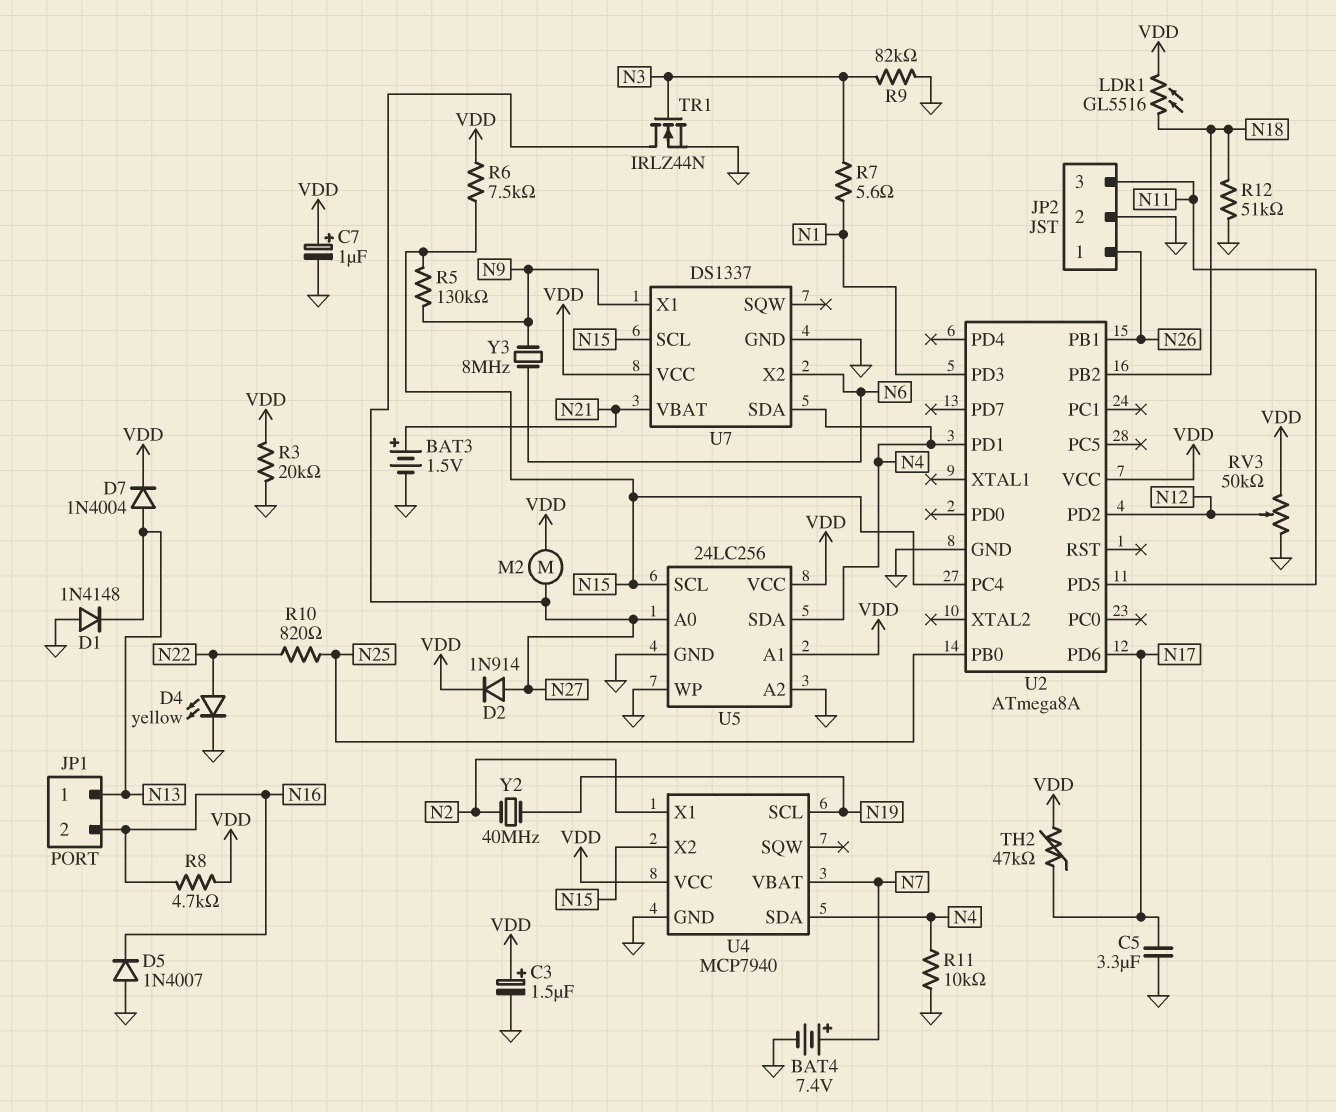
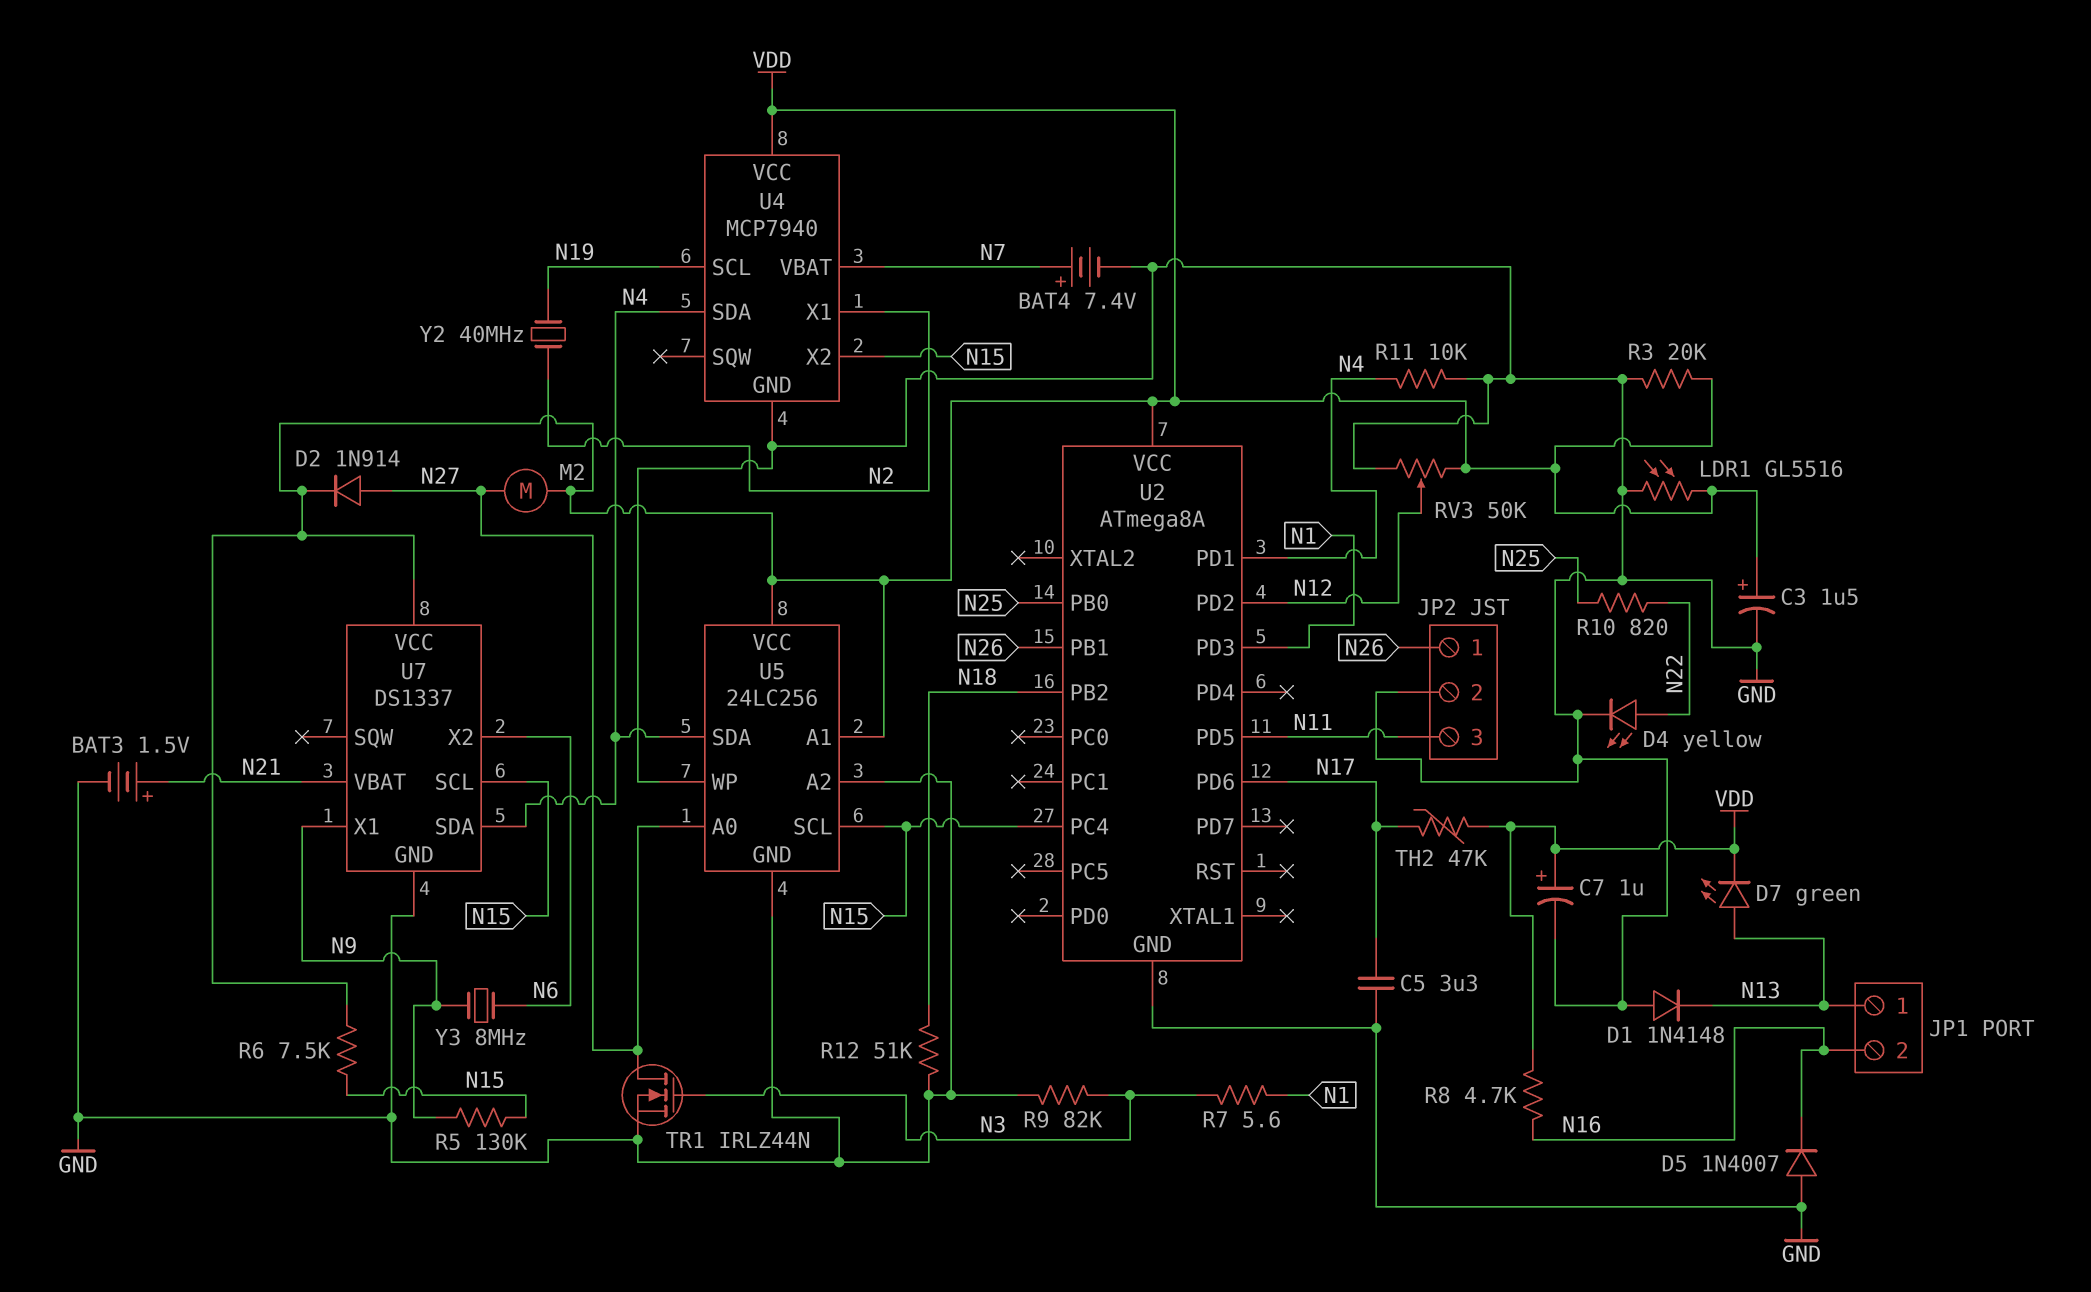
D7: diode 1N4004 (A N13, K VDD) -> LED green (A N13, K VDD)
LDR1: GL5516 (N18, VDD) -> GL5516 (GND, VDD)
* * *
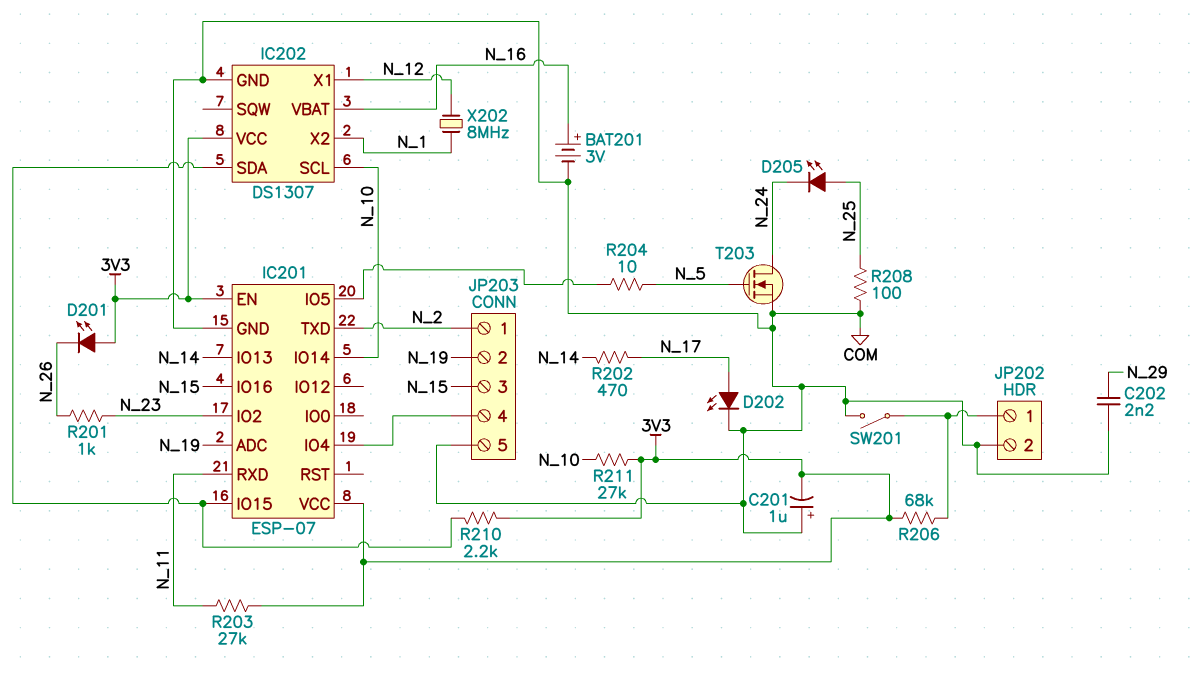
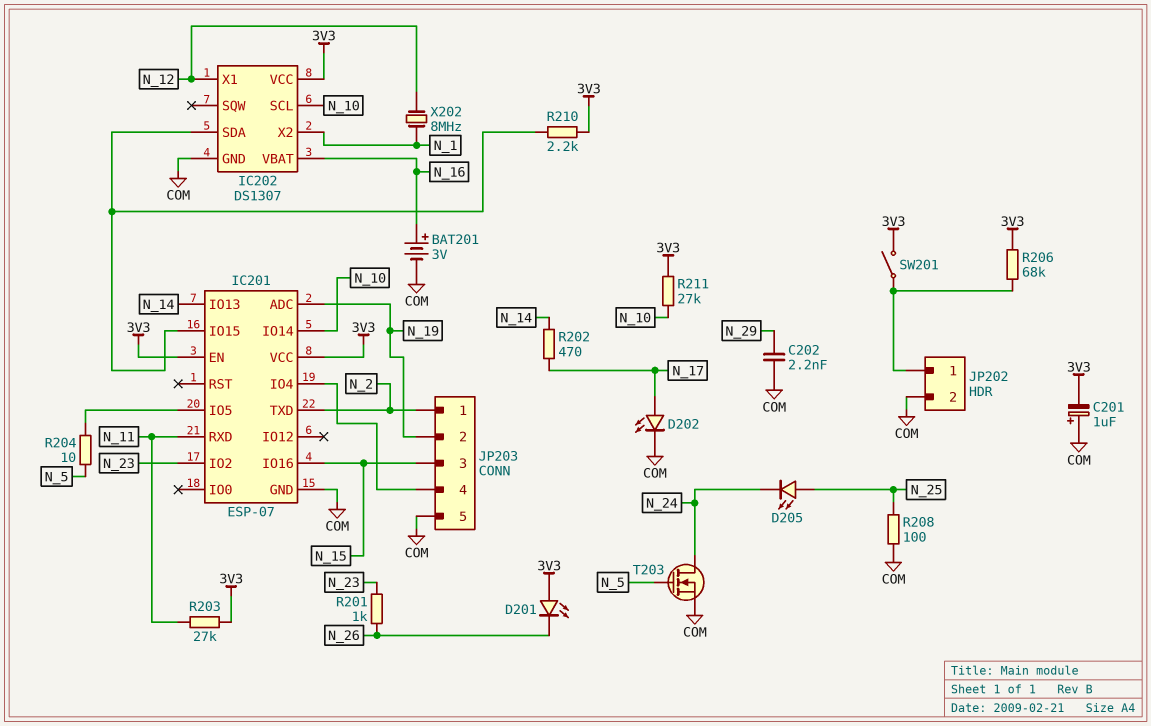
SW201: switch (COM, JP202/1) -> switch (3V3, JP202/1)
...
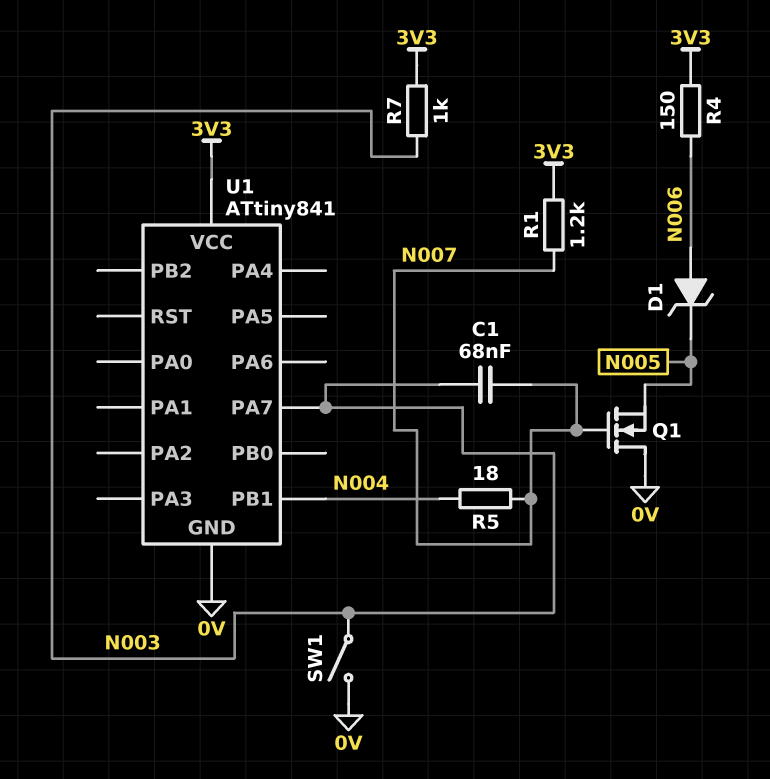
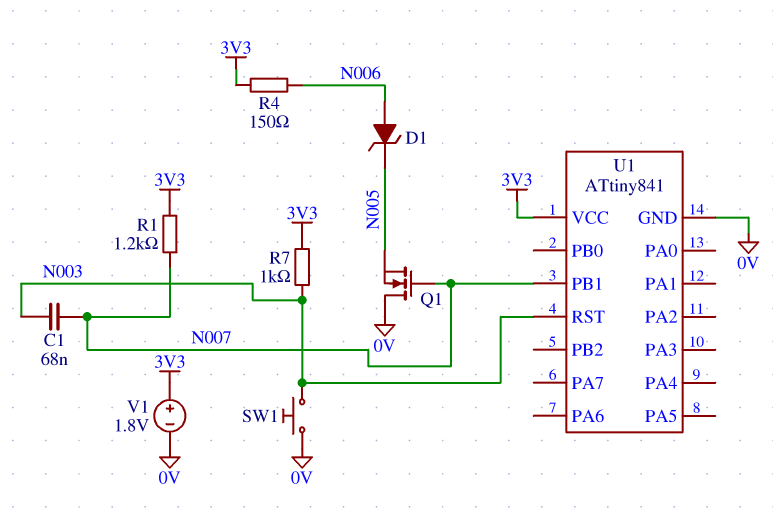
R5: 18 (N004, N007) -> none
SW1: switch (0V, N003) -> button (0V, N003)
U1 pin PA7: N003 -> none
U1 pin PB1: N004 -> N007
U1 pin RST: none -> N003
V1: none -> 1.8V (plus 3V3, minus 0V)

* [Your objective] From the records above, return each line where "none" occurs.

* [Response box]
R5: 18 (N004, N007) -> none
U1 pin PA7: N003 -> none
U1 pin RST: none -> N003
V1: none -> 1.8V (plus 3V3, minus 0V)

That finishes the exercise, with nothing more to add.